Object correspondence data
┄┄┄┄┄┄┄┄┄┄

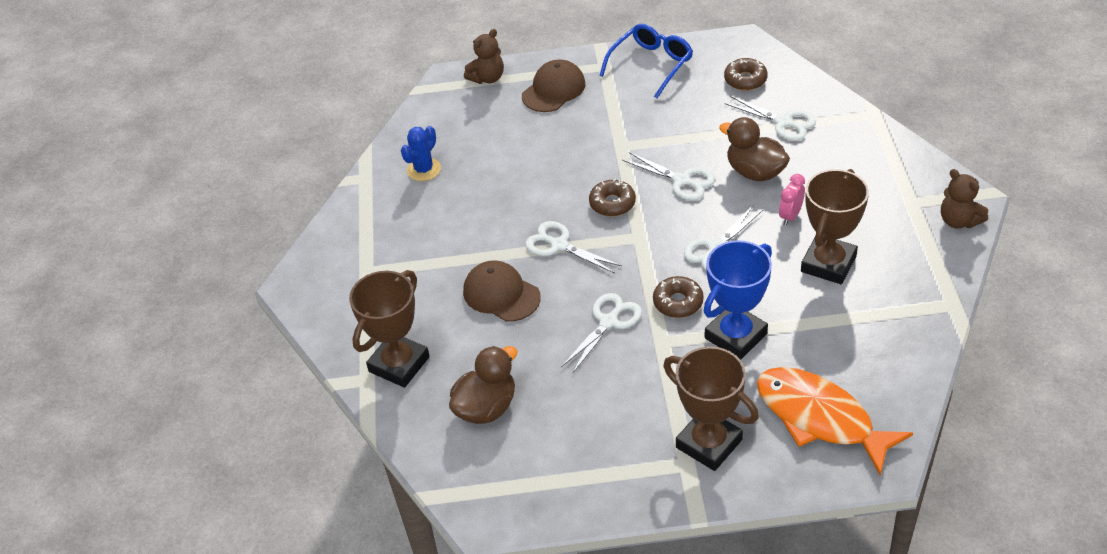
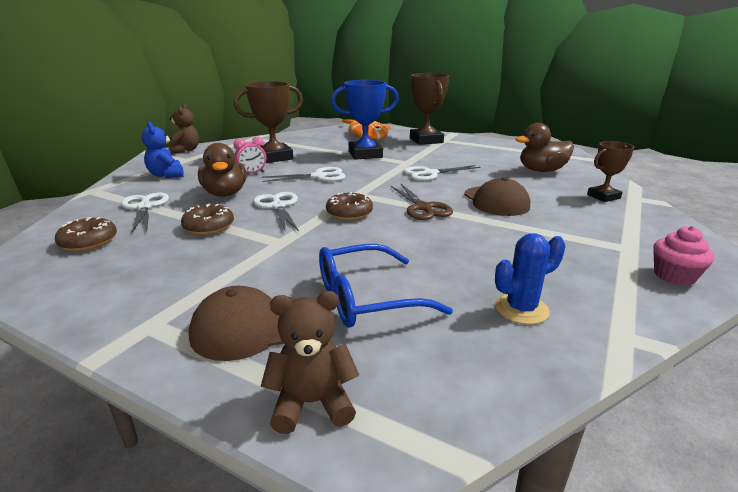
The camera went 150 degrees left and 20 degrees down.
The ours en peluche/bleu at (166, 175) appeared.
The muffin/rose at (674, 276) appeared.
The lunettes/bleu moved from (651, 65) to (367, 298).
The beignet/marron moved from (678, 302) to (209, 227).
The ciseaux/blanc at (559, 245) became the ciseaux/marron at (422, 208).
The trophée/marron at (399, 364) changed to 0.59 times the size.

┄┄┄┄┄┄┄┄┄┄

Exclude the images, then output the data above word for word.

The camera went 150 degrees left and 20 degrees down.
The ours en peluche/bleu at (166, 175) appeared.
The muffin/rose at (674, 276) appeared.
The lunettes/bleu moved from (651, 65) to (367, 298).
The beignet/marron moved from (678, 302) to (209, 227).
The ciseaux/blanc at (559, 245) became the ciseaux/marron at (422, 208).
The trophée/marron at (399, 364) changed to 0.59 times the size.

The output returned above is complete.